**TO DO**: If a line in the records below contains "AGND", copy that line.

**SOURCE DATA**:
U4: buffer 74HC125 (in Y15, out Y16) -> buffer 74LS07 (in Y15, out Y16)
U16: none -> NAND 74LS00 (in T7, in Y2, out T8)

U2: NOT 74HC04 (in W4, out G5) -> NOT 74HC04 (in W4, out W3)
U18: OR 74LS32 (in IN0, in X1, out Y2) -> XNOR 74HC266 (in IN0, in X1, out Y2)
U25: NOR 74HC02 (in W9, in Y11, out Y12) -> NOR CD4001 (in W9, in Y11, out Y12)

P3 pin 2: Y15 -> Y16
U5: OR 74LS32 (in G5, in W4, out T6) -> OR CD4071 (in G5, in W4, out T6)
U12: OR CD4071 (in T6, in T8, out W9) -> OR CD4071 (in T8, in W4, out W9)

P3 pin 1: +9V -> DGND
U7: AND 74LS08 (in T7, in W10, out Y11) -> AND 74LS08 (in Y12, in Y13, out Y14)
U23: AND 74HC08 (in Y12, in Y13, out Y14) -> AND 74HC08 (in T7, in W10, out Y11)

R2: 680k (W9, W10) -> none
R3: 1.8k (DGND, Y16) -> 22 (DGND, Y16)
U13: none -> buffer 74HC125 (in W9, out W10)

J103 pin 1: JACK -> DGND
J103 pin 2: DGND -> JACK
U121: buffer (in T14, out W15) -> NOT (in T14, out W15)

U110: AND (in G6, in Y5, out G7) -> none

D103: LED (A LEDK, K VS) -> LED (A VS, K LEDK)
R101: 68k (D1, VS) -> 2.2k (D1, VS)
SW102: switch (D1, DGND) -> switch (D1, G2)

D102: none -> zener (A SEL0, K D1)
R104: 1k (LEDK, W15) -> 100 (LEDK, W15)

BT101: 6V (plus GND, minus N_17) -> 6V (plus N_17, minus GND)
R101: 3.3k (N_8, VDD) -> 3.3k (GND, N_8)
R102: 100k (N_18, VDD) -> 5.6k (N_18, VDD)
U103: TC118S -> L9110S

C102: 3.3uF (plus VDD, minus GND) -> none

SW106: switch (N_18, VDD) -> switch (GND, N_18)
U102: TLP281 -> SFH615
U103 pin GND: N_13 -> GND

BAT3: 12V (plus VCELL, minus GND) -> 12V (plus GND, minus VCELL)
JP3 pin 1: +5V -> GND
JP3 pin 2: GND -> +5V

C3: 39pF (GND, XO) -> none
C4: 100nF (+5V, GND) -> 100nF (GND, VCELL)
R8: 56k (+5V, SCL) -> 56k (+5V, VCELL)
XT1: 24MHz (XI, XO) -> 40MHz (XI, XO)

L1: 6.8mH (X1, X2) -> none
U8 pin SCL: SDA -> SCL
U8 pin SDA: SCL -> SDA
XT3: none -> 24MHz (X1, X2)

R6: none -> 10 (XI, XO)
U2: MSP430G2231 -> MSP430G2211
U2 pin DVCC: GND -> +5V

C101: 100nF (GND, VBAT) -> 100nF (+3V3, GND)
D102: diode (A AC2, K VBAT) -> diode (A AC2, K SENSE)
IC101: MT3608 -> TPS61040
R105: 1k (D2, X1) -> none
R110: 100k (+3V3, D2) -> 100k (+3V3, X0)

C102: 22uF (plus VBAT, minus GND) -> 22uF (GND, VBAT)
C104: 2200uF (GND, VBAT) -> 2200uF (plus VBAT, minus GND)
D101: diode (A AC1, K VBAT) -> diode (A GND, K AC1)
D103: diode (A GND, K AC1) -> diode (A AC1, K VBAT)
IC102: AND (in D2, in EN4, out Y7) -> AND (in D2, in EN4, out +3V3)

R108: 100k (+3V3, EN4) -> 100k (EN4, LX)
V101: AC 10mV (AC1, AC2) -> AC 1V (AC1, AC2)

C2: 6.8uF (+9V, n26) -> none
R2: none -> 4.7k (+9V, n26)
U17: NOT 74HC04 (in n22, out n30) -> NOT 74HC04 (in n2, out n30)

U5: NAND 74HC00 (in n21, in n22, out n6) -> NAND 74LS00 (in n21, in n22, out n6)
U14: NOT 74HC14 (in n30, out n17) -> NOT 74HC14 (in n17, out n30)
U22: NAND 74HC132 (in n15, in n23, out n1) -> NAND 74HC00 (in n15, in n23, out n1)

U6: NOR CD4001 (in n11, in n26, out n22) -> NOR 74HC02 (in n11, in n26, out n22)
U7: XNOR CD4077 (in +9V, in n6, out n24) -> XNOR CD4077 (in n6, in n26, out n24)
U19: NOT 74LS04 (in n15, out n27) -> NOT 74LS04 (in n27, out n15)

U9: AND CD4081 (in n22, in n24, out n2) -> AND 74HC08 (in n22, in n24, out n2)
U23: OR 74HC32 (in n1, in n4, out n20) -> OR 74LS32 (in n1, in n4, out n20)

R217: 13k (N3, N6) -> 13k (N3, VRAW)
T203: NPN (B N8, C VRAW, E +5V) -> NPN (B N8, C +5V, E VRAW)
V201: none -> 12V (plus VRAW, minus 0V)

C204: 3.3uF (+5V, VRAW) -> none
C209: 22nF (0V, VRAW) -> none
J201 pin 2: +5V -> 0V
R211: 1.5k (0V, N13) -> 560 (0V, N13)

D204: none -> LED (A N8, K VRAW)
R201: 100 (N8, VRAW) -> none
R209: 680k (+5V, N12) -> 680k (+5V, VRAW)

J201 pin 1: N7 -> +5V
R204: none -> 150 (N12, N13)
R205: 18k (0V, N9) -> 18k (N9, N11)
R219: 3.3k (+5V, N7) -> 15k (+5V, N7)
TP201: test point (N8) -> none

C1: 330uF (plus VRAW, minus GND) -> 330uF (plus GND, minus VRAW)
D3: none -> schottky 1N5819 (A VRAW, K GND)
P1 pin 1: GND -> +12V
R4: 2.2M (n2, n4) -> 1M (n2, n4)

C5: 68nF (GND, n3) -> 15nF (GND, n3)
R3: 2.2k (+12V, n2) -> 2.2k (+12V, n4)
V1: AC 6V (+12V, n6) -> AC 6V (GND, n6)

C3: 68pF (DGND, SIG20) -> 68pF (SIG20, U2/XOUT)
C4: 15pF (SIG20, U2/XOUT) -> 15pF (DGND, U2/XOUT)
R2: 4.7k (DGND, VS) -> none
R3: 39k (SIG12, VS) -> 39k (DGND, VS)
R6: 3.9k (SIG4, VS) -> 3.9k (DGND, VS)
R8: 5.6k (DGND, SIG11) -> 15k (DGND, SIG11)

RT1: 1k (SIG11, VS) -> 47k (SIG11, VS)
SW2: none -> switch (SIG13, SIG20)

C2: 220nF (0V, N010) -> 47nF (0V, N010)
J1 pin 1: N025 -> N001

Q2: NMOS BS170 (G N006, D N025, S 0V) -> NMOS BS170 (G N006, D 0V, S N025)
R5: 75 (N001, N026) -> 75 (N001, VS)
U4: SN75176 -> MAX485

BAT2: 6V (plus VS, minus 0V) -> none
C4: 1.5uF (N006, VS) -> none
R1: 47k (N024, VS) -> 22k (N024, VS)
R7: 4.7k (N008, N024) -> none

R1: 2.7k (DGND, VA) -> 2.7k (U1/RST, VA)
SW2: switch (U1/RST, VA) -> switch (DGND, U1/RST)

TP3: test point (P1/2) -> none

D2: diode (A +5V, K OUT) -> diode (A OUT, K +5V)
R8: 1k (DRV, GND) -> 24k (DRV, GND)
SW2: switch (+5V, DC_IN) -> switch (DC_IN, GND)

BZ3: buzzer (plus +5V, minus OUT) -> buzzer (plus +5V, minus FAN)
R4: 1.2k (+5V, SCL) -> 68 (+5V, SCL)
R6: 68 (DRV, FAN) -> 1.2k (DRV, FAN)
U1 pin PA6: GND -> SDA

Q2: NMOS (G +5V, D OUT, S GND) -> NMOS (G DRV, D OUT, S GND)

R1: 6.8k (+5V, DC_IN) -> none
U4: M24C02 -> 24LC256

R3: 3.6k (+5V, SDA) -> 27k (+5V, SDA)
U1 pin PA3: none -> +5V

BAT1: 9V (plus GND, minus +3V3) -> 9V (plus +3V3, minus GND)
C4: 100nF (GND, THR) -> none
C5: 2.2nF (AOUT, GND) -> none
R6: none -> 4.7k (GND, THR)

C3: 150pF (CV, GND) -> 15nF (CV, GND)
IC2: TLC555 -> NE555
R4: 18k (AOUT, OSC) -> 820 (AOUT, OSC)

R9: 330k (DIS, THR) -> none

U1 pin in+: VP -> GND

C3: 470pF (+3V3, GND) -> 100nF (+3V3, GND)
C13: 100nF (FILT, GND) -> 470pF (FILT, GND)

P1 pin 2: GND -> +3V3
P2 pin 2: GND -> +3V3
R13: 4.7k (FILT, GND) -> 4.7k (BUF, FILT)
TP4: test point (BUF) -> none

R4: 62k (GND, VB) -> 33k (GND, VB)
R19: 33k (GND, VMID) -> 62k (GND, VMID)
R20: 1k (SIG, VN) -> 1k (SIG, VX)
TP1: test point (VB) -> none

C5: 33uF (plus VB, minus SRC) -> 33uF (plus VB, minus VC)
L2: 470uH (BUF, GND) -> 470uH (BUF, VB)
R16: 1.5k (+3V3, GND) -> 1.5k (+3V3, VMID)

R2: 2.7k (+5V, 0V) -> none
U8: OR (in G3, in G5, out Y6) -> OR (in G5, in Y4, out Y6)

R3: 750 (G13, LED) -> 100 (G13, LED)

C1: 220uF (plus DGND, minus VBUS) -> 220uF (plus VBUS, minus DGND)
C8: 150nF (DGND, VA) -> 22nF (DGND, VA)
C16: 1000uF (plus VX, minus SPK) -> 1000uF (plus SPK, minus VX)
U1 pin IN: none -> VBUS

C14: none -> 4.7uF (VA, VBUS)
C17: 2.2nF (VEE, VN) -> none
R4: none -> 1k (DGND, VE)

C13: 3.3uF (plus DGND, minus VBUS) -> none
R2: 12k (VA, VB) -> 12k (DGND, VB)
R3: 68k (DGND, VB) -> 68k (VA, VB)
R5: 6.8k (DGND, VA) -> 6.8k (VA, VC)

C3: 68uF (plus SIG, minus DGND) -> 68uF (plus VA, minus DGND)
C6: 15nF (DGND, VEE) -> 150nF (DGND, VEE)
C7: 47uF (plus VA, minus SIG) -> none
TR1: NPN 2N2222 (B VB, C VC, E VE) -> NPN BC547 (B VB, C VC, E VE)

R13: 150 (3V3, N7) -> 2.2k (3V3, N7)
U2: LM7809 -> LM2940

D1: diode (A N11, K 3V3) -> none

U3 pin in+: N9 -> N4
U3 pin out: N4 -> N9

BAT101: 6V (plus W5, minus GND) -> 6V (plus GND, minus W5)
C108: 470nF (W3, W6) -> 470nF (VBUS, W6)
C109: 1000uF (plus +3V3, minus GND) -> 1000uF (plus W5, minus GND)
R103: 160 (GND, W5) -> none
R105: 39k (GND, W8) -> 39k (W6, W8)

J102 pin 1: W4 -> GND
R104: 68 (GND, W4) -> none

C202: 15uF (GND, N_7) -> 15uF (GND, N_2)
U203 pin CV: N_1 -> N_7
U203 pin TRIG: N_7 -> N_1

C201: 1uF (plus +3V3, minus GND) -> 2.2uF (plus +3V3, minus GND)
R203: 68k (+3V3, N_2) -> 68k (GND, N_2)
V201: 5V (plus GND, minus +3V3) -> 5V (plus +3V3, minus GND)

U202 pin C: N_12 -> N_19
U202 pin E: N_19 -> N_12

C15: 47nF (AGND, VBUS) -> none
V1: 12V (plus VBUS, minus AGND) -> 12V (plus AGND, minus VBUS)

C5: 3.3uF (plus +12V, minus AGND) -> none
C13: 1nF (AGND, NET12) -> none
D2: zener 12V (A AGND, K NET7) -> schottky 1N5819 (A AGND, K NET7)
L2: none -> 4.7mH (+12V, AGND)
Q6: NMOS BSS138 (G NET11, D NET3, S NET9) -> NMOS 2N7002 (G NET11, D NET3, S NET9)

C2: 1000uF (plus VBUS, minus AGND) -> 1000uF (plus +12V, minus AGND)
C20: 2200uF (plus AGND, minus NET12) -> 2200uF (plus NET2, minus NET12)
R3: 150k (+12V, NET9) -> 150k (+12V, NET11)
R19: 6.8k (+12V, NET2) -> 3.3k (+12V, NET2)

**WRITTEN REPLY**:
C15: 47nF (AGND, VBUS) -> none
V1: 12V (plus VBUS, minus AGND) -> 12V (plus AGND, minus VBUS)
C5: 3.3uF (plus +12V, minus AGND) -> none
C13: 1nF (AGND, NET12) -> none
D2: zener 12V (A AGND, K NET7) -> schottky 1N5819 (A AGND, K NET7)
L2: none -> 4.7mH (+12V, AGND)
C2: 1000uF (plus VBUS, minus AGND) -> 1000uF (plus +12V, minus AGND)
C20: 2200uF (plus AGND, minus NET12) -> 2200uF (plus NET2, minus NET12)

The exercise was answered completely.